> **THE DATA**
[Start of Attachment]
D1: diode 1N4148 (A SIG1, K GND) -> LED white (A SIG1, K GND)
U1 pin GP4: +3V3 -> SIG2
[End of Attachment]
[Start of Attachment]
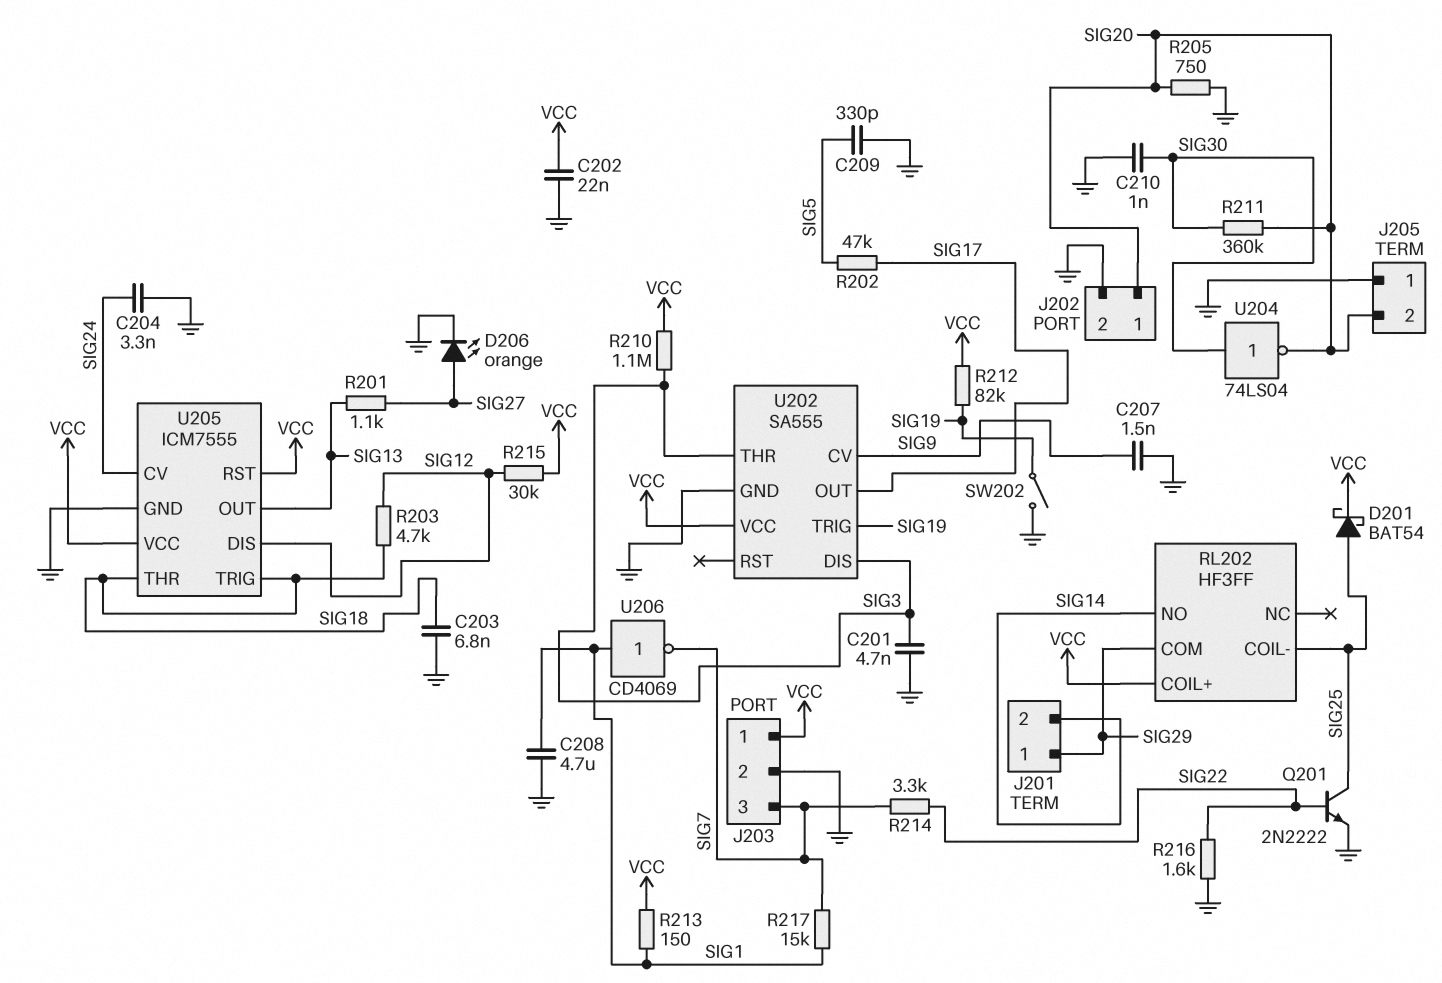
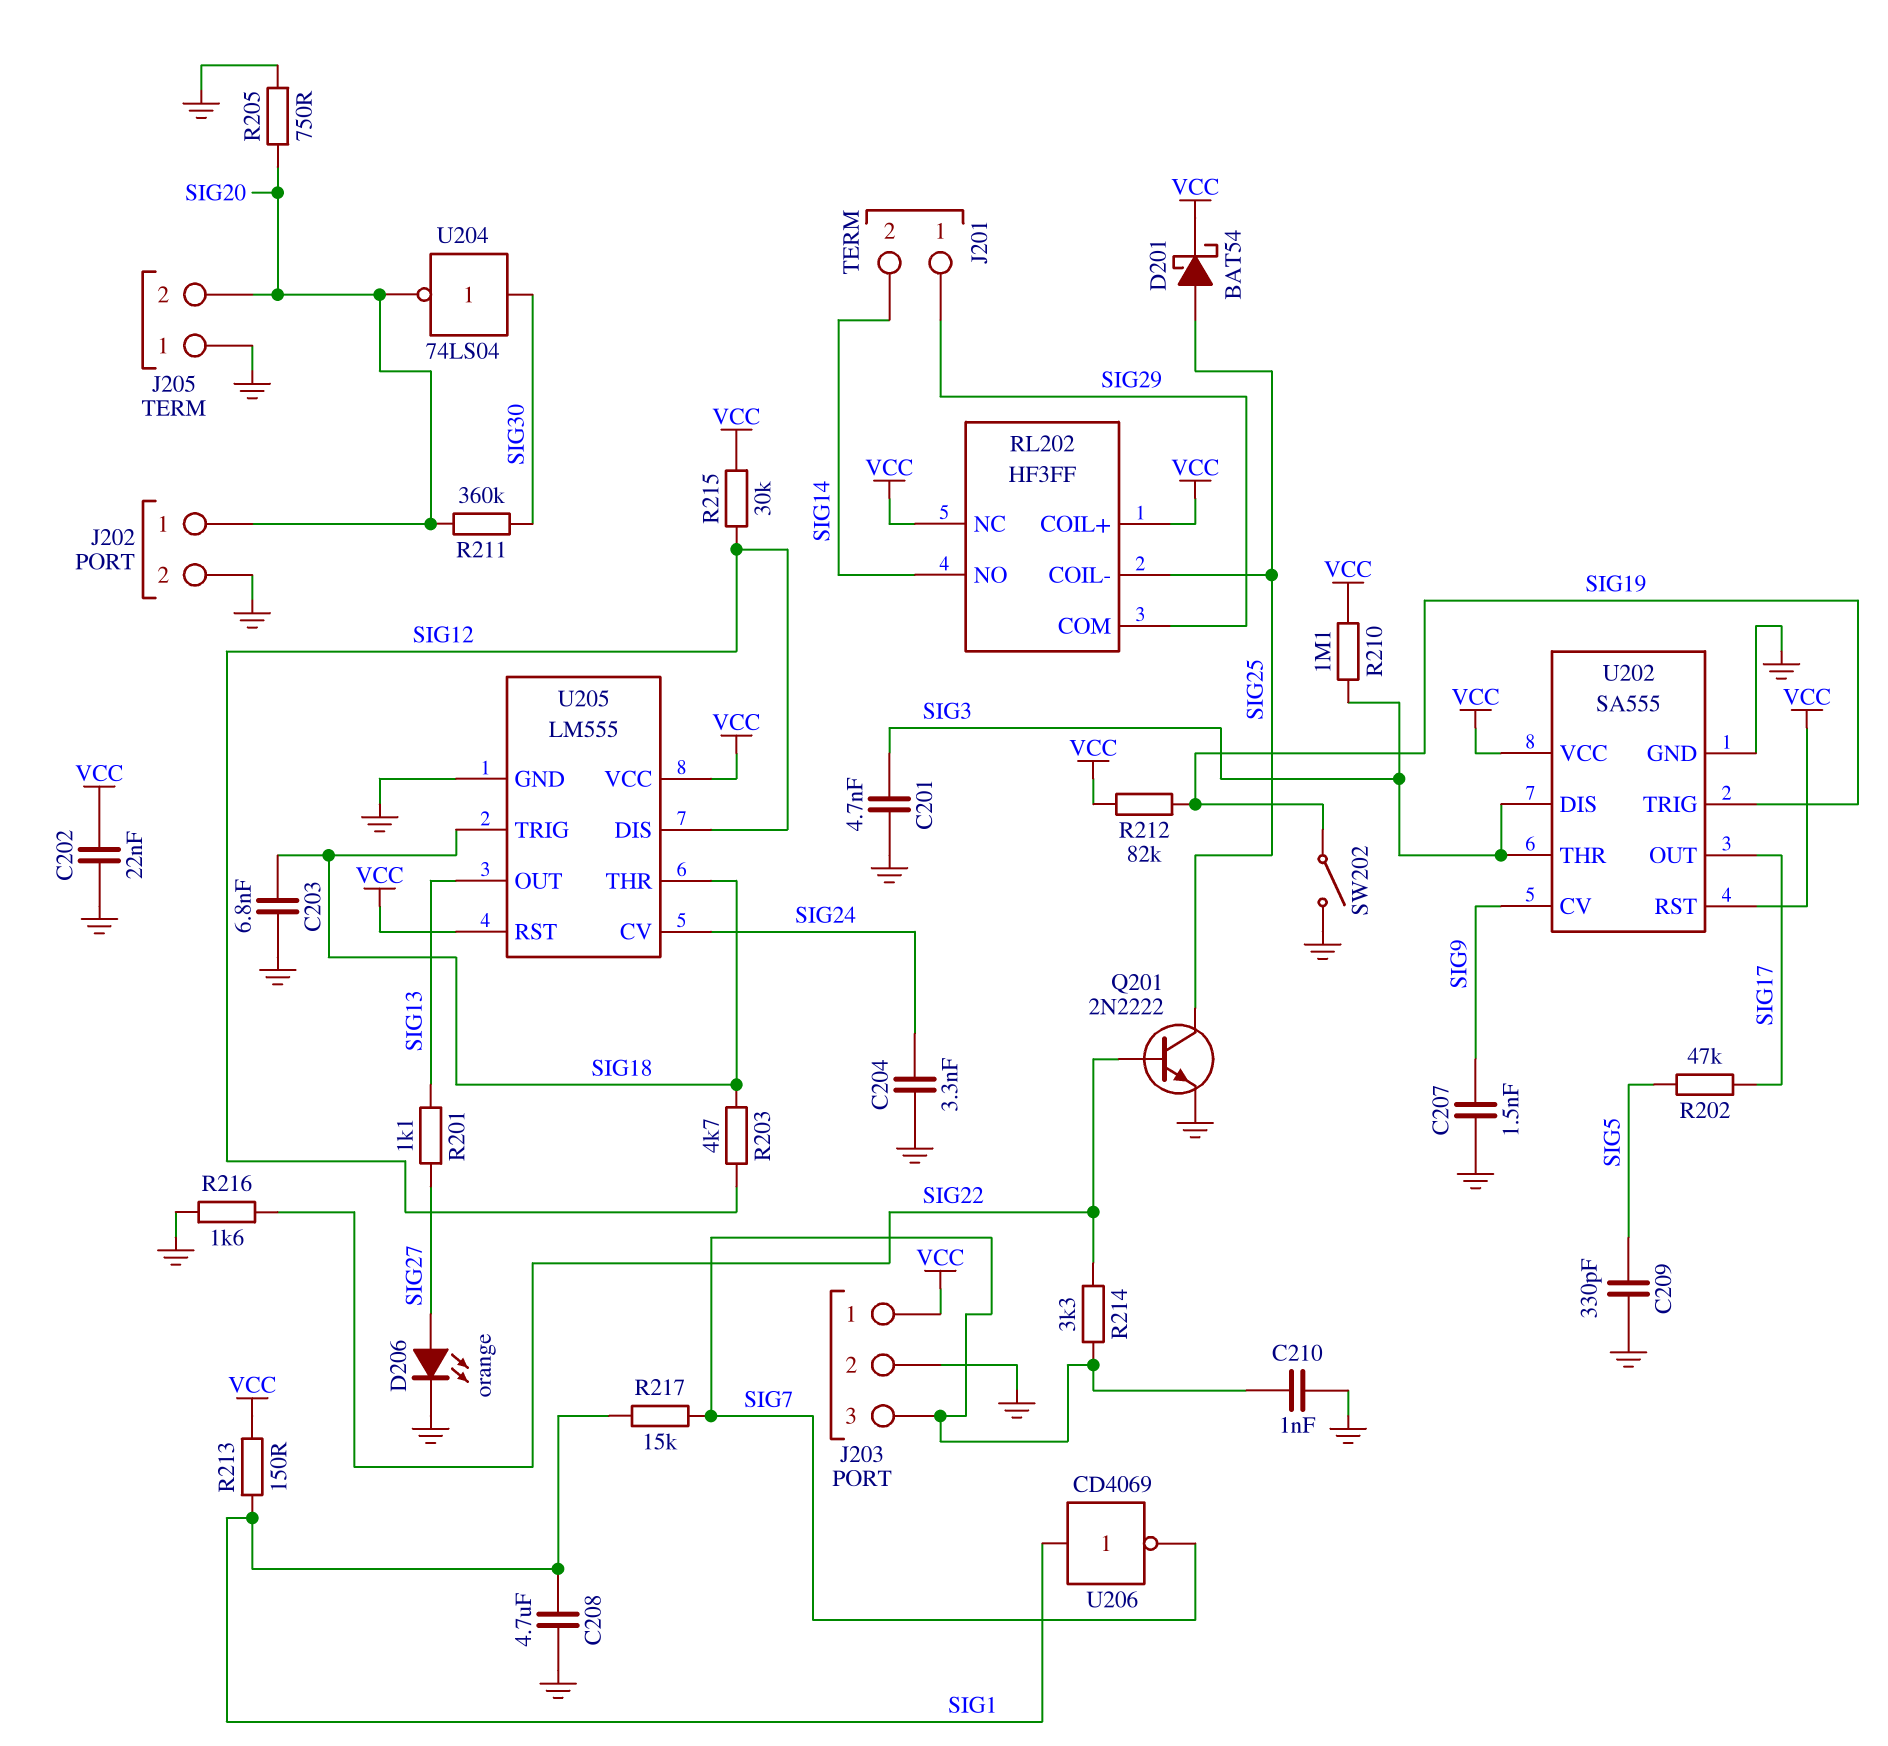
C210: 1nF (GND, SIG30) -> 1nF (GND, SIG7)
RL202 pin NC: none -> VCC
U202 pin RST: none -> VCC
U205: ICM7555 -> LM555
[End of Attachment]
[Start of Attachment]
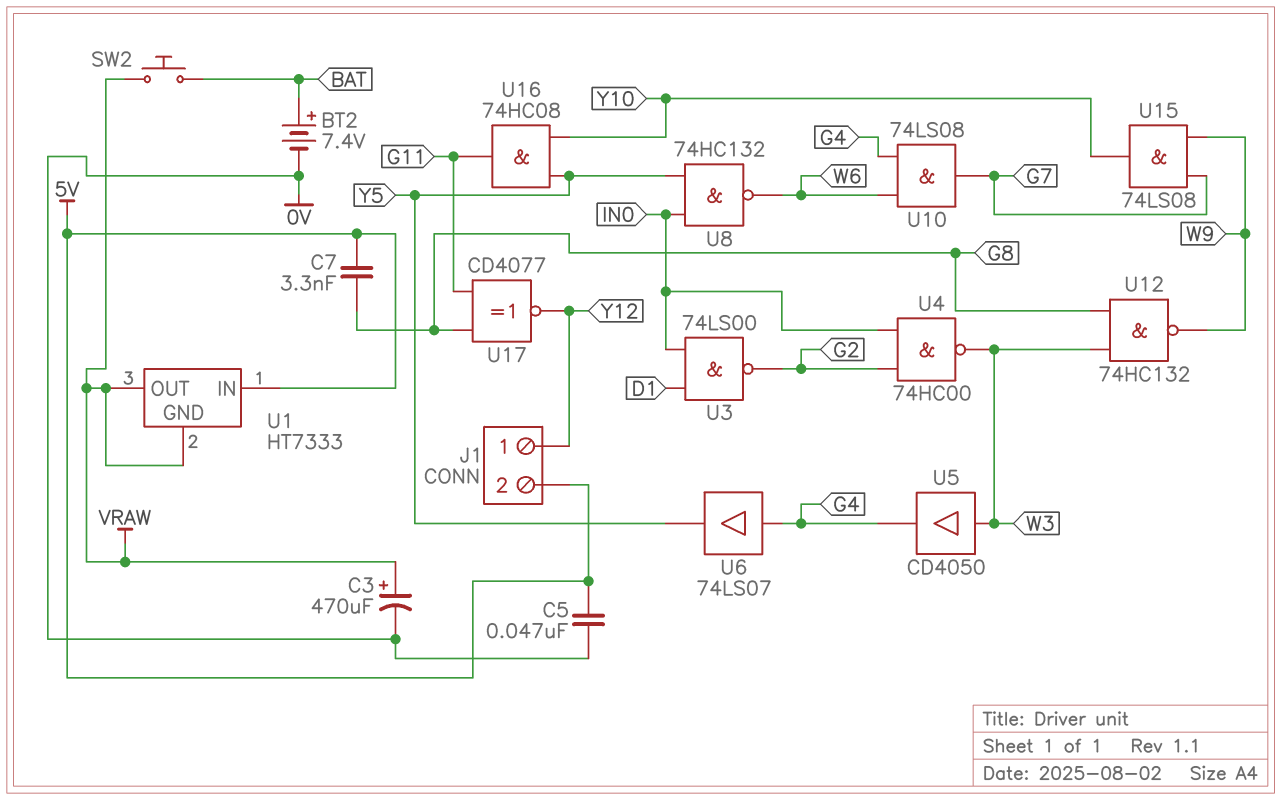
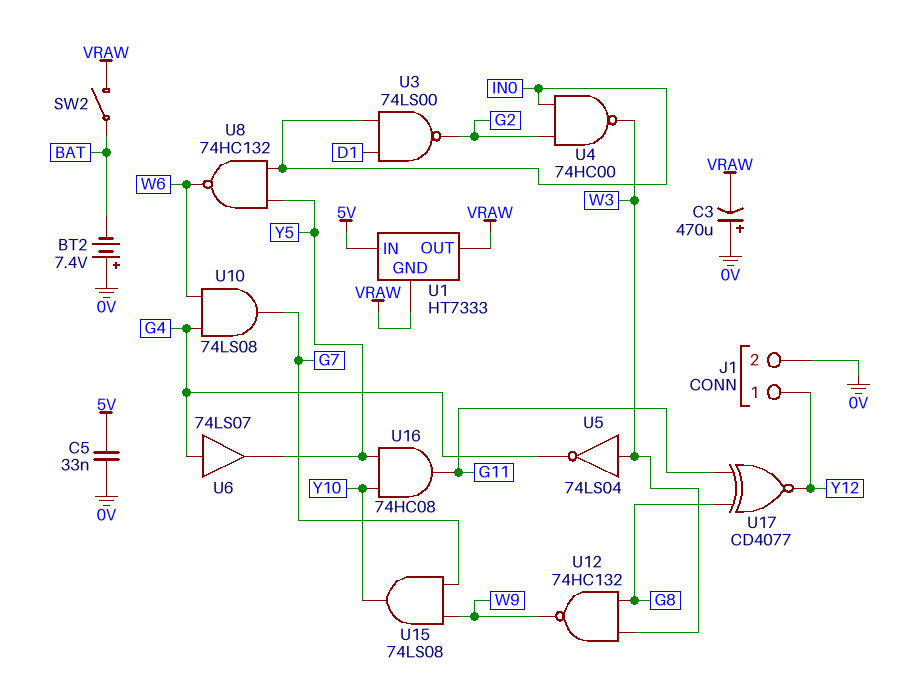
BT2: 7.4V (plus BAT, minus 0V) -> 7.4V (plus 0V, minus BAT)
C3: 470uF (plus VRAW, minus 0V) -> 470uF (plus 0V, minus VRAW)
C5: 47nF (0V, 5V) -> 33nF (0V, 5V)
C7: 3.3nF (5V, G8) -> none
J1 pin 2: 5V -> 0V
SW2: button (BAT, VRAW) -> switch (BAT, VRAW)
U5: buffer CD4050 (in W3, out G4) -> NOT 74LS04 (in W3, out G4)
[End of Attachment]
As the answer, set down only the lines from the data above between the one holding "C5: 47nF (0V, 5V) -> 33nF (0V, 5V)" and the one holding "U5: buffer CD4050", inclusive, exactly as they read.

> **RESPONSE TO THE TASK**
C5: 47nF (0V, 5V) -> 33nF (0V, 5V)
C7: 3.3nF (5V, G8) -> none
J1 pin 2: 5V -> 0V
SW2: button (BAT, VRAW) -> switch (BAT, VRAW)
U5: buffer CD4050 (in W3, out G4) -> NOT 74LS04 (in W3, out G4)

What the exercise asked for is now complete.